Start of Records to process
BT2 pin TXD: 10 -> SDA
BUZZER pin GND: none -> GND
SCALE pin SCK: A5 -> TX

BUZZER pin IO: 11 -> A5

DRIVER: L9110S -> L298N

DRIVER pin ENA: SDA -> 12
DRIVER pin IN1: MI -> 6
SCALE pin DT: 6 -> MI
End of Records to process
[What to do]
Print, exactly as they appear above, the lines running from the one with "BUZZER pin IO: 11 -> A5" through the final line.

[Reply]
BUZZER pin IO: 11 -> A5

DRIVER: L9110S -> L298N

DRIVER pin ENA: SDA -> 12
DRIVER pin IN1: MI -> 6
SCALE pin DT: 6 -> MI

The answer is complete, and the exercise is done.